Quote the records below word for word, beginning at the line containing "Leela [80, 2305]" and continuing through the line containing "smithy [997, 240]".
---------- THE INPUT ----------
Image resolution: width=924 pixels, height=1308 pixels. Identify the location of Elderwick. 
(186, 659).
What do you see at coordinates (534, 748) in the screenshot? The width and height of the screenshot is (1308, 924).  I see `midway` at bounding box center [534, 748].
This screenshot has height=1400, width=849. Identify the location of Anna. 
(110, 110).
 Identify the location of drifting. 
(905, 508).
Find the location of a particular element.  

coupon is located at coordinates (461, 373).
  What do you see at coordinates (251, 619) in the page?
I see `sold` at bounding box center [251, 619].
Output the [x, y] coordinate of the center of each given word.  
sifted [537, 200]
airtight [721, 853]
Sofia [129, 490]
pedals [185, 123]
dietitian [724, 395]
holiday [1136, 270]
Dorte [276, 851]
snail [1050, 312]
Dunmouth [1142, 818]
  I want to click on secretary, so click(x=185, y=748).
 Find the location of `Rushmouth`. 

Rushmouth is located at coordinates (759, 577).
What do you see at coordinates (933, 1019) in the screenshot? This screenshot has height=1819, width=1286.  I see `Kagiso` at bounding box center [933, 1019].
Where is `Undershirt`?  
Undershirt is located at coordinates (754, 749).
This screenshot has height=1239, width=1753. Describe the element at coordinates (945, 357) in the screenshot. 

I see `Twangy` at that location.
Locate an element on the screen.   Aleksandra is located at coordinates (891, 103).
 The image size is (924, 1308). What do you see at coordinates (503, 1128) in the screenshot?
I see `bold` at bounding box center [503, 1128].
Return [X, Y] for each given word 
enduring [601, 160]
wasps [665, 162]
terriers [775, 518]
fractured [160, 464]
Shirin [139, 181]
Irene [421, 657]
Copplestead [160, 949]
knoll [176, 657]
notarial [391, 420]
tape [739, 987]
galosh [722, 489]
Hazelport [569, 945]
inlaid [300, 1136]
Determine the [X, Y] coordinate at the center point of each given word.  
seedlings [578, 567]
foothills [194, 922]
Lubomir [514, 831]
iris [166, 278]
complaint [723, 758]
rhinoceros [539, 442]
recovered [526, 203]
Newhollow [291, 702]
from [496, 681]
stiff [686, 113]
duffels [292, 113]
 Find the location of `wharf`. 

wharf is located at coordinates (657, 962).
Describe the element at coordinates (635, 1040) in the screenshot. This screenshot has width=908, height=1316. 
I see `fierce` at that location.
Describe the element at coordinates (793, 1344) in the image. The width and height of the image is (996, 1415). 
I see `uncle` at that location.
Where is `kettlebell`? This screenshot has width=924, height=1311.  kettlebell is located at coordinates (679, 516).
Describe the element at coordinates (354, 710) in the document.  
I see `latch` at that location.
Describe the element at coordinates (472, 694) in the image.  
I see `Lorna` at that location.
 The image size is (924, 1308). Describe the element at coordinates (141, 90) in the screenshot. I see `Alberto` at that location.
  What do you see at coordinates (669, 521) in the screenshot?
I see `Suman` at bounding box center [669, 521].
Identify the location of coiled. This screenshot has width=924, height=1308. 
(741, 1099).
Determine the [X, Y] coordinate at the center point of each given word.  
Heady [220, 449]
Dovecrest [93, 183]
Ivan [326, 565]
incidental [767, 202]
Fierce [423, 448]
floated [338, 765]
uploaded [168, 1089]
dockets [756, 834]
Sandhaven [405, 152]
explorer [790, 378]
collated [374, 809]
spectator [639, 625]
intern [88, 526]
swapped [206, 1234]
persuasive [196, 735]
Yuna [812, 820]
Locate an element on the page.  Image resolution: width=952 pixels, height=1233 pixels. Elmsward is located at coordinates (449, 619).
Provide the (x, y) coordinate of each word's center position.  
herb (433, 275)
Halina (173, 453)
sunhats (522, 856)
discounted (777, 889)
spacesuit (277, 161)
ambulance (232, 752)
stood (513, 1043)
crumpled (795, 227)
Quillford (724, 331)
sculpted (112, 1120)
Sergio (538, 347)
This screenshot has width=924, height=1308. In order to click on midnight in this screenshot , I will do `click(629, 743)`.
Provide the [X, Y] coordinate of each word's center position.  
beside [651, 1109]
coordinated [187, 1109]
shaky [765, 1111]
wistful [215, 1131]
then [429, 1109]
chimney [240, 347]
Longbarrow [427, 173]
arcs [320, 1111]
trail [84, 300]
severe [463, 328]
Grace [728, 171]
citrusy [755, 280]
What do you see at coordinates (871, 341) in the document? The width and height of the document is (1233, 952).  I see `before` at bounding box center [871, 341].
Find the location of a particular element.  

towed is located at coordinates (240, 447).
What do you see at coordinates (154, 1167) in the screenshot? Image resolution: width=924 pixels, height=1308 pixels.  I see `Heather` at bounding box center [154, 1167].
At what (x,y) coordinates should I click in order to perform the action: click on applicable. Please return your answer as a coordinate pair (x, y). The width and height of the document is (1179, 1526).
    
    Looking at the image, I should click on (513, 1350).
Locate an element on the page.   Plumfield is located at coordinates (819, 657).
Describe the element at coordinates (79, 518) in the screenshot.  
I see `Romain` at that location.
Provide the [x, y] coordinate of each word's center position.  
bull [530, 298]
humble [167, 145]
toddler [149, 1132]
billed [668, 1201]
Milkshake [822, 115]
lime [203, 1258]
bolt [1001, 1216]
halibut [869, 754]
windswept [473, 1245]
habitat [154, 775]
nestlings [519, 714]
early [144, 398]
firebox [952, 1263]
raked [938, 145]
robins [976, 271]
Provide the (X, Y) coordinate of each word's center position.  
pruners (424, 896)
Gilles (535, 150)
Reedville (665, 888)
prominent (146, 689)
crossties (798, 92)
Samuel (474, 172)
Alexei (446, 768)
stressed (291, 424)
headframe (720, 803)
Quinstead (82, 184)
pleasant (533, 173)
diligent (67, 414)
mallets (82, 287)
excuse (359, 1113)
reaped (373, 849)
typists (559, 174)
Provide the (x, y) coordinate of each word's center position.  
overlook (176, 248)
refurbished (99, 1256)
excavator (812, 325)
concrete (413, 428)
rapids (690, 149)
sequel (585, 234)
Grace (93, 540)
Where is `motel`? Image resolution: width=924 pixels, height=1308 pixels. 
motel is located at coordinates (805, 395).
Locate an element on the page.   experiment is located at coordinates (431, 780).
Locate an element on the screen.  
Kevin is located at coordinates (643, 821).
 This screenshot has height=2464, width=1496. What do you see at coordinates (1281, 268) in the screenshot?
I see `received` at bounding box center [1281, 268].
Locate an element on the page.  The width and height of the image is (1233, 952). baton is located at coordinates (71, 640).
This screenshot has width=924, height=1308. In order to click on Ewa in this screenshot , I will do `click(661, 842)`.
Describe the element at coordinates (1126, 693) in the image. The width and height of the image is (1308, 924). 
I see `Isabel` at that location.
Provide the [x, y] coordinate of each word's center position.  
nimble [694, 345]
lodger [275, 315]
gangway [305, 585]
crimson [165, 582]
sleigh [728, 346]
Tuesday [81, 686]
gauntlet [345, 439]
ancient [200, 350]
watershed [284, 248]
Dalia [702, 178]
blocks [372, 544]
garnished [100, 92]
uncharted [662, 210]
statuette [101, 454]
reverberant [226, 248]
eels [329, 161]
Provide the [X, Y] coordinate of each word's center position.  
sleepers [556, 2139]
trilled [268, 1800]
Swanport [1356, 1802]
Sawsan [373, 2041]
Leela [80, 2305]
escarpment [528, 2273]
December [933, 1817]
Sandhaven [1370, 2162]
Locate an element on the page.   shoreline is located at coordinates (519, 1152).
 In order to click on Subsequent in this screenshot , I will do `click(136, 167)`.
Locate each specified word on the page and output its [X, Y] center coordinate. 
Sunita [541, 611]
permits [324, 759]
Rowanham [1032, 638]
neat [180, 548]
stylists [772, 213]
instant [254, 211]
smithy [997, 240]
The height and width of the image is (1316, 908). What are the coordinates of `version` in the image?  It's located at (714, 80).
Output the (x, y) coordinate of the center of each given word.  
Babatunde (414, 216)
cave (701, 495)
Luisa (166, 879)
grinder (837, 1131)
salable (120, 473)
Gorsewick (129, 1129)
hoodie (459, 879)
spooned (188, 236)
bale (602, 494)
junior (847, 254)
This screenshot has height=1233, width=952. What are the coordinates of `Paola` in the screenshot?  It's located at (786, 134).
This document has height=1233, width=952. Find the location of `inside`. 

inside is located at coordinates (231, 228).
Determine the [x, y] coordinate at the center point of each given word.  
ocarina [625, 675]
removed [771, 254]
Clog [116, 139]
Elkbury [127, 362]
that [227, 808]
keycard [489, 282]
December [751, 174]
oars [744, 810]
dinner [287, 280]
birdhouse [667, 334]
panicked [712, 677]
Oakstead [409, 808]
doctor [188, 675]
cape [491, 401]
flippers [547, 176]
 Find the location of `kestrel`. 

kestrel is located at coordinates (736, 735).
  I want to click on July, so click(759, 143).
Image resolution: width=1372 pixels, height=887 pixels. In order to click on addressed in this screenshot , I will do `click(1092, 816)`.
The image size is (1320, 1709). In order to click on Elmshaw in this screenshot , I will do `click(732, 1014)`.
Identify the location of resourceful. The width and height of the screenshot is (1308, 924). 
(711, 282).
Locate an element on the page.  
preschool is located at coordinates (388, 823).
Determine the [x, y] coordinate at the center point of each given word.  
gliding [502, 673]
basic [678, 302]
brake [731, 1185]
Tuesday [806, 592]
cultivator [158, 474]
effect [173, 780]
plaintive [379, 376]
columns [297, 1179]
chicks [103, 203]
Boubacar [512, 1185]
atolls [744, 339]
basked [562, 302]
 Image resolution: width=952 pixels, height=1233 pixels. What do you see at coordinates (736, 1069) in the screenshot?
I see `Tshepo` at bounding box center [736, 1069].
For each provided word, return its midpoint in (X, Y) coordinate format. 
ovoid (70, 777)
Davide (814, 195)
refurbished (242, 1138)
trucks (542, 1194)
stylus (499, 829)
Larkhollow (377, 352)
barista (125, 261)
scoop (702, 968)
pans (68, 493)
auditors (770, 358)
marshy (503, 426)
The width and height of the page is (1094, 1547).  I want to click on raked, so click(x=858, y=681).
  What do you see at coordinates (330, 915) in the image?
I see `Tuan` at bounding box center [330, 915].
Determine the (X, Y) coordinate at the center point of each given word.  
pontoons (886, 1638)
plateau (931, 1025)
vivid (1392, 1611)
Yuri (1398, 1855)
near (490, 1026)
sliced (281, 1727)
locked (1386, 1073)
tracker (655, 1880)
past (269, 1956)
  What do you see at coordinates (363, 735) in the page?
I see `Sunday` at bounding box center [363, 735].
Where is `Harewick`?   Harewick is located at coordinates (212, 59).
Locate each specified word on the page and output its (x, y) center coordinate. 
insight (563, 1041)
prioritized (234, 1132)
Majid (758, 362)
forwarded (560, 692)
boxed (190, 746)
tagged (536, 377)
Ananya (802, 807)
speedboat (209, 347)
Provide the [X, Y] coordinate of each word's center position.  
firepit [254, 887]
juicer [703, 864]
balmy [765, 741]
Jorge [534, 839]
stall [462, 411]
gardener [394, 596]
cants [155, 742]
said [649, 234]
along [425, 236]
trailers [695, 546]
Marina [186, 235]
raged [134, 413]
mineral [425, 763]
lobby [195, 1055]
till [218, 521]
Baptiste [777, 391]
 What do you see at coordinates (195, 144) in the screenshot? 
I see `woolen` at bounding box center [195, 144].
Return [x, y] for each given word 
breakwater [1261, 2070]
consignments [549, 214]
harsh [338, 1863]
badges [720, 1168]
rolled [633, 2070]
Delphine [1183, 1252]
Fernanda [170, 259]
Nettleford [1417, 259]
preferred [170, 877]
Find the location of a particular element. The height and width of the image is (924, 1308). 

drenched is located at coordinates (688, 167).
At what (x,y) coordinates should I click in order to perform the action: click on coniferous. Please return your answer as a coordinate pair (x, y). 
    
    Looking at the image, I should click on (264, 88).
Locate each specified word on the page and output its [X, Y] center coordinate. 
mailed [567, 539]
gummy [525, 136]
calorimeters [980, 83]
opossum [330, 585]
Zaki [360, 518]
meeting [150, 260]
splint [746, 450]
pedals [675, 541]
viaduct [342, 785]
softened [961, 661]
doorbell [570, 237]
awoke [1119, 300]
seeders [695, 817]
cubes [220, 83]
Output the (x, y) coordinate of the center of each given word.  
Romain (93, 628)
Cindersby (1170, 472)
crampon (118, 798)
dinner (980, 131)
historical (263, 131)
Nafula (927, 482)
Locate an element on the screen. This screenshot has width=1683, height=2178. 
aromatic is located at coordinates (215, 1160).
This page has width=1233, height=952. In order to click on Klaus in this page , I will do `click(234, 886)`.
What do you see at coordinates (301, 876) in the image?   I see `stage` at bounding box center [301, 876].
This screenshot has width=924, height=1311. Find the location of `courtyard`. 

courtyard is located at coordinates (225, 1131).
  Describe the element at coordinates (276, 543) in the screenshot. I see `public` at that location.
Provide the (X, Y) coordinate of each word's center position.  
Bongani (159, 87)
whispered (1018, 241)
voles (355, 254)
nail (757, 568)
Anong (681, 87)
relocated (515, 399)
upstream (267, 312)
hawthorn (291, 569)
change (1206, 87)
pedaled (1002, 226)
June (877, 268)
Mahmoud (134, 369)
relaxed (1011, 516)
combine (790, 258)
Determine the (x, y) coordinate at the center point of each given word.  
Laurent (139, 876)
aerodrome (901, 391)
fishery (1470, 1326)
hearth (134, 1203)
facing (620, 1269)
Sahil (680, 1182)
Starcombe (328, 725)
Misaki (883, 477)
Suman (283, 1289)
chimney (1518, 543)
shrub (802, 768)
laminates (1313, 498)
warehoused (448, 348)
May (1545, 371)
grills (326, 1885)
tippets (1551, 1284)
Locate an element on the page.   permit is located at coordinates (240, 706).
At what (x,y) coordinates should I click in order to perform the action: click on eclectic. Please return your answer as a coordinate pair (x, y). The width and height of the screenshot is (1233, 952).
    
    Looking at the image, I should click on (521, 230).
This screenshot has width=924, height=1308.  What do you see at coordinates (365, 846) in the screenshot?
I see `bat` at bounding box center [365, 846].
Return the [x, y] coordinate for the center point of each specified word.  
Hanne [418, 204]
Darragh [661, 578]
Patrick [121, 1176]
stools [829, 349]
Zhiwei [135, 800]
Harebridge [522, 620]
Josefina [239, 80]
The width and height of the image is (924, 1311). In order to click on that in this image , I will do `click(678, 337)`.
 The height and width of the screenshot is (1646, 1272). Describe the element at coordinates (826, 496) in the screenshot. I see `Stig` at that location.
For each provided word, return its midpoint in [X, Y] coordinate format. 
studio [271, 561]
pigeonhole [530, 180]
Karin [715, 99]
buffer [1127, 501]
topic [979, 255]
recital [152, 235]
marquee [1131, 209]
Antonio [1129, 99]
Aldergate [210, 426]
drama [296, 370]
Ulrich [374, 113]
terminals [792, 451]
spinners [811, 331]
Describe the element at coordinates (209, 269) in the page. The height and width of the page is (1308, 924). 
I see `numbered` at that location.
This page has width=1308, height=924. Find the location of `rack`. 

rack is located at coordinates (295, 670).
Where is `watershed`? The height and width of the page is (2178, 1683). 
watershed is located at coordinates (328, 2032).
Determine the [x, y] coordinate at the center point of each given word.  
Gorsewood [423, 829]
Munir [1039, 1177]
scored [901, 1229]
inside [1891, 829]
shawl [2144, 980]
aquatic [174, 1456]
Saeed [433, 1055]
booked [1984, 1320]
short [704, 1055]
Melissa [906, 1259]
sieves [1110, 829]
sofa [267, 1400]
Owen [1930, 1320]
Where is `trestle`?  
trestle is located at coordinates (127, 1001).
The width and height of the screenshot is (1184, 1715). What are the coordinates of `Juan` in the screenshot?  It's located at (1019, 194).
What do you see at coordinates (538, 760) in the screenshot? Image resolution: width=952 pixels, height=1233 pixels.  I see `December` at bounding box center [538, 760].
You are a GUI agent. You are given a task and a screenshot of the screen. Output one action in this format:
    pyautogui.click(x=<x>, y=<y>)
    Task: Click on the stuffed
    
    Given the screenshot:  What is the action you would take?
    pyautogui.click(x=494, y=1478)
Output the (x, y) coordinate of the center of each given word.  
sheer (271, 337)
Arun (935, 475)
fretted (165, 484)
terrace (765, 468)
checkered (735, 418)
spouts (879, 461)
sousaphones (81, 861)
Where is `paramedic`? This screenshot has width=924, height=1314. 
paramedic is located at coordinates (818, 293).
----------
SOLUTION BELOW |
Leela [80, 2305]
escarpment [528, 2273]
December [933, 1817]
Sandhaven [1370, 2162]
Locate an element on the page.   shoreline is located at coordinates (519, 1152).
 In order to click on Subsequent in this screenshot , I will do `click(136, 167)`.
Locate each specified word on the page and output its [X, Y] center coordinate. 
Sunita [541, 611]
permits [324, 759]
Rowanham [1032, 638]
neat [180, 548]
stylists [772, 213]
instant [254, 211]
smithy [997, 240]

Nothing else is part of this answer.